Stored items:
□ □ □ □ □

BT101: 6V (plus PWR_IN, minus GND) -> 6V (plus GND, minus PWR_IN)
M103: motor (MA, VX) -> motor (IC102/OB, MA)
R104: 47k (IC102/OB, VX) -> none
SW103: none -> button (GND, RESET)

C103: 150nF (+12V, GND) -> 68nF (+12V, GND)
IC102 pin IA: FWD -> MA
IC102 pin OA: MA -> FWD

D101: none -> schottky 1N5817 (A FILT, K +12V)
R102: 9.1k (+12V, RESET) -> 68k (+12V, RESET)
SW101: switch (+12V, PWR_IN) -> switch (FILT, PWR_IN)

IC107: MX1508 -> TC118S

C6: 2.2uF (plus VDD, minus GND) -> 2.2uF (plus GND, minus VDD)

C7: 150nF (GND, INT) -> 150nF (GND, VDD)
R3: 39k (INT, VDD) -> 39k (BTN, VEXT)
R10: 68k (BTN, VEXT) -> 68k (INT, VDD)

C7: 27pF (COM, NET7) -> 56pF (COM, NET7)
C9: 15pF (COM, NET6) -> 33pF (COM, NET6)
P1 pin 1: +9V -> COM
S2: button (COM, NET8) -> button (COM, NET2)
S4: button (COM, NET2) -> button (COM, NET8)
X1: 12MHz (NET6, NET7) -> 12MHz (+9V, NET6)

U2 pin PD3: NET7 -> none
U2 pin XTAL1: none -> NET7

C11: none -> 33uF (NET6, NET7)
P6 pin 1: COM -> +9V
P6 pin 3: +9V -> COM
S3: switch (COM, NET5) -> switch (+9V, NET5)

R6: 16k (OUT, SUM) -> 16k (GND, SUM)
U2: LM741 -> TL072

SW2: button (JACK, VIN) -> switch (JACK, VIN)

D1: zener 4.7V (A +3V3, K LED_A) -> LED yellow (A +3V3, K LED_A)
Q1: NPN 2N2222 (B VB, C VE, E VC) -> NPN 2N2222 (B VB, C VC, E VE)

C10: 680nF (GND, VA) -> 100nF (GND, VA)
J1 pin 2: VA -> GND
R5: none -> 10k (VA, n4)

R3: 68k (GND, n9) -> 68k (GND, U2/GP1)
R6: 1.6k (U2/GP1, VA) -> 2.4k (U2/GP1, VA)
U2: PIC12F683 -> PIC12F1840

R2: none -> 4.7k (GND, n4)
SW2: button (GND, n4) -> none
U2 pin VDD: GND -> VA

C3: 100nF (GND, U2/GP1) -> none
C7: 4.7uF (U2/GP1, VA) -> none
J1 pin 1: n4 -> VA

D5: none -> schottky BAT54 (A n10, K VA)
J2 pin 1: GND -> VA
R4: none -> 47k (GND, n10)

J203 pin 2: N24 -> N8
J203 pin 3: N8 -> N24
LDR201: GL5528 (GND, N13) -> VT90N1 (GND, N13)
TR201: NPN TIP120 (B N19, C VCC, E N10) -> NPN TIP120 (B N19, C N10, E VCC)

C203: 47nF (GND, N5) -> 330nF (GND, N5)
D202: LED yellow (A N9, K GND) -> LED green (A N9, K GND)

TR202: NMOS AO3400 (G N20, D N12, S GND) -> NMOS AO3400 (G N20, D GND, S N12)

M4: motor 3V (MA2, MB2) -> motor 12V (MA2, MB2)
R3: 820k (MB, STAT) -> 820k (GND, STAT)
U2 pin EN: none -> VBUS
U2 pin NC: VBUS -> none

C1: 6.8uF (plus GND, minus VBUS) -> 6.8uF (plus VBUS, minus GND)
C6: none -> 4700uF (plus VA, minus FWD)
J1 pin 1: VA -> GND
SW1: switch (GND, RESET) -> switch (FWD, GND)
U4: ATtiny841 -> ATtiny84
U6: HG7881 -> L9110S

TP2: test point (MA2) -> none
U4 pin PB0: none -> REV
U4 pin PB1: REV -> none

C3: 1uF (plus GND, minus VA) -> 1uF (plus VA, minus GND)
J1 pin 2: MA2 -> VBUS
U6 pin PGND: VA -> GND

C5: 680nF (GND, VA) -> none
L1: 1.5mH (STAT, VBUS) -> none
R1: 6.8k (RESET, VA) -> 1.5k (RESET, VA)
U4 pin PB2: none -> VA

□ □ □ □ □

### TASK OBJECTIVE
Repeat, word for word, every line above.

### ANSWER TO THIS TASK
BT101: 6V (plus PWR_IN, minus GND) -> 6V (plus GND, minus PWR_IN)
M103: motor (MA, VX) -> motor (IC102/OB, MA)
R104: 47k (IC102/OB, VX) -> none
SW103: none -> button (GND, RESET)

C103: 150nF (+12V, GND) -> 68nF (+12V, GND)
IC102 pin IA: FWD -> MA
IC102 pin OA: MA -> FWD

D101: none -> schottky 1N5817 (A FILT, K +12V)
R102: 9.1k (+12V, RESET) -> 68k (+12V, RESET)
SW101: switch (+12V, PWR_IN) -> switch (FILT, PWR_IN)

IC107: MX1508 -> TC118S

C6: 2.2uF (plus VDD, minus GND) -> 2.2uF (plus GND, minus VDD)

C7: 150nF (GND, INT) -> 150nF (GND, VDD)
R3: 39k (INT, VDD) -> 39k (BTN, VEXT)
R10: 68k (BTN, VEXT) -> 68k (INT, VDD)

C7: 27pF (COM, NET7) -> 56pF (COM, NET7)
C9: 15pF (COM, NET6) -> 33pF (COM, NET6)
P1 pin 1: +9V -> COM
S2: button (COM, NET8) -> button (COM, NET2)
S4: button (COM, NET2) -> button (COM, NET8)
X1: 12MHz (NET6, NET7) -> 12MHz (+9V, NET6)

U2 pin PD3: NET7 -> none
U2 pin XTAL1: none -> NET7

C11: none -> 33uF (NET6, NET7)
P6 pin 1: COM -> +9V
P6 pin 3: +9V -> COM
S3: switch (COM, NET5) -> switch (+9V, NET5)

R6: 16k (OUT, SUM) -> 16k (GND, SUM)
U2: LM741 -> TL072

SW2: button (JACK, VIN) -> switch (JACK, VIN)

D1: zener 4.7V (A +3V3, K LED_A) -> LED yellow (A +3V3, K LED_A)
Q1: NPN 2N2222 (B VB, C VE, E VC) -> NPN 2N2222 (B VB, C VC, E VE)

C10: 680nF (GND, VA) -> 100nF (GND, VA)
J1 pin 2: VA -> GND
R5: none -> 10k (VA, n4)

R3: 68k (GND, n9) -> 68k (GND, U2/GP1)
R6: 1.6k (U2/GP1, VA) -> 2.4k (U2/GP1, VA)
U2: PIC12F683 -> PIC12F1840

R2: none -> 4.7k (GND, n4)
SW2: button (GND, n4) -> none
U2 pin VDD: GND -> VA

C3: 100nF (GND, U2/GP1) -> none
C7: 4.7uF (U2/GP1, VA) -> none
J1 pin 1: n4 -> VA

D5: none -> schottky BAT54 (A n10, K VA)
J2 pin 1: GND -> VA
R4: none -> 47k (GND, n10)

J203 pin 2: N24 -> N8
J203 pin 3: N8 -> N24
LDR201: GL5528 (GND, N13) -> VT90N1 (GND, N13)
TR201: NPN TIP120 (B N19, C VCC, E N10) -> NPN TIP120 (B N19, C N10, E VCC)

C203: 47nF (GND, N5) -> 330nF (GND, N5)
D202: LED yellow (A N9, K GND) -> LED green (A N9, K GND)

TR202: NMOS AO3400 (G N20, D N12, S GND) -> NMOS AO3400 (G N20, D GND, S N12)

M4: motor 3V (MA2, MB2) -> motor 12V (MA2, MB2)
R3: 820k (MB, STAT) -> 820k (GND, STAT)
U2 pin EN: none -> VBUS
U2 pin NC: VBUS -> none

C1: 6.8uF (plus GND, minus VBUS) -> 6.8uF (plus VBUS, minus GND)
C6: none -> 4700uF (plus VA, minus FWD)
J1 pin 1: VA -> GND
SW1: switch (GND, RESET) -> switch (FWD, GND)
U4: ATtiny841 -> ATtiny84
U6: HG7881 -> L9110S

TP2: test point (MA2) -> none
U4 pin PB0: none -> REV
U4 pin PB1: REV -> none

C3: 1uF (plus GND, minus VA) -> 1uF (plus VA, minus GND)
J1 pin 2: MA2 -> VBUS
U6 pin PGND: VA -> GND

C5: 680nF (GND, VA) -> none
L1: 1.5mH (STAT, VBUS) -> none
R1: 6.8k (RESET, VA) -> 1.5k (RESET, VA)
U4 pin PB2: none -> VA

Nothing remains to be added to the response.